[EXERCISE MATERIALS]
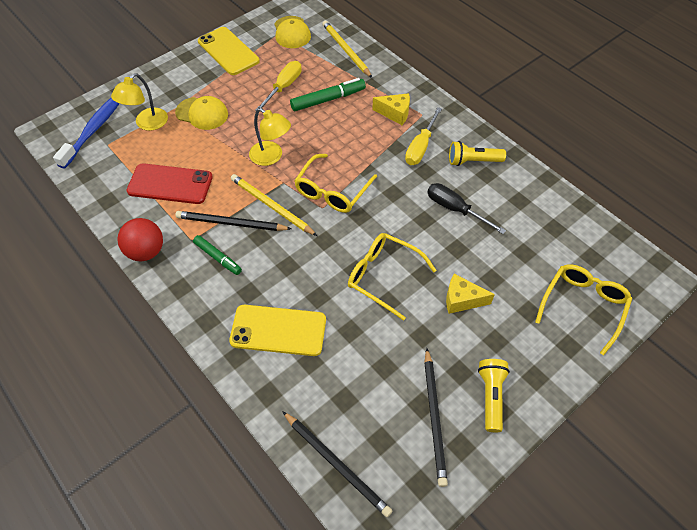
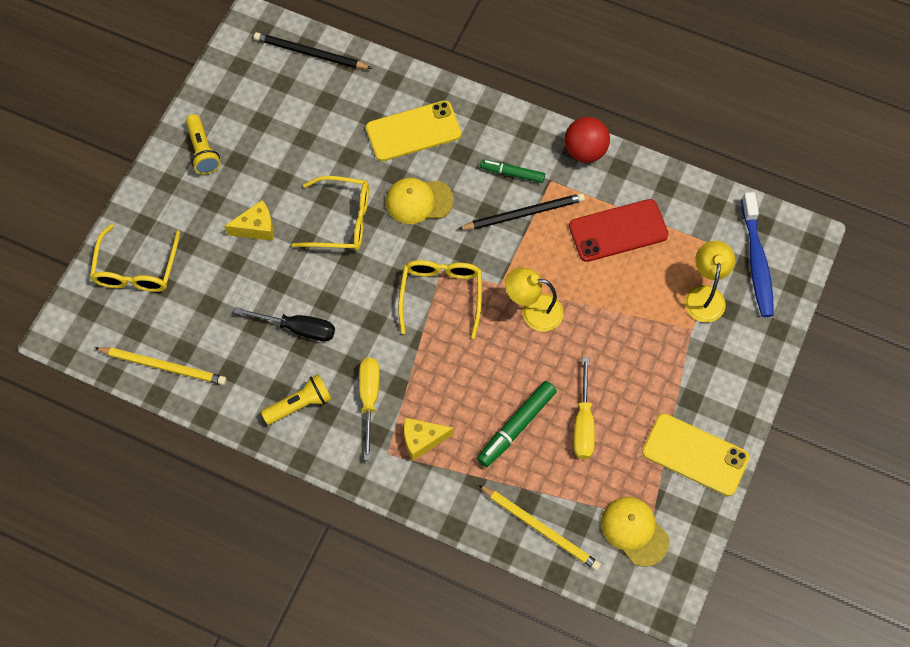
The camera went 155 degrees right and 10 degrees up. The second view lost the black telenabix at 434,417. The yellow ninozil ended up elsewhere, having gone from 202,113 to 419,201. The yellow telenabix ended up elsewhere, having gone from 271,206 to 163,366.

...

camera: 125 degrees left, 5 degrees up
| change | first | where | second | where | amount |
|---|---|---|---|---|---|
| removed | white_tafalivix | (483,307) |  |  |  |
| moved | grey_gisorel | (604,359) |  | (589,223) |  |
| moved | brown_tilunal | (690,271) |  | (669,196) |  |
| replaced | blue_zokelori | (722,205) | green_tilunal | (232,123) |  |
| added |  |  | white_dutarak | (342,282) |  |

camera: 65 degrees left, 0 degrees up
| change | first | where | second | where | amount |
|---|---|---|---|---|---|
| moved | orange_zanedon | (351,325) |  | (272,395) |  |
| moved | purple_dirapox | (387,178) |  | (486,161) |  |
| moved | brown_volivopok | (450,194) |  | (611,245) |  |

[ABOUT THIS EXERCISE]
What are the lines, exactly as written above, from the line with "removed | white_tafalivix" to the line with "moved | brown_volivopok", both included? Output only those.

[WRITTEN SOLUTION]
| removed | white_tafalivix | (483,307) |  |  |  |
| moved | grey_gisorel | (604,359) |  | (589,223) |  |
| moved | brown_tilunal | (690,271) |  | (669,196) |  |
| replaced | blue_zokelori | (722,205) | green_tilunal | (232,123) |  |
| added |  |  | white_dutarak | (342,282) |  |

camera: 65 degrees left, 0 degrees up
| change | first | where | second | where | amount |
|---|---|---|---|---|---|
| moved | orange_zanedon | (351,325) |  | (272,395) |  |
| moved | purple_dirapox | (387,178) |  | (486,161) |  |
| moved | brown_volivopok | (450,194) |  | (611,245) |  |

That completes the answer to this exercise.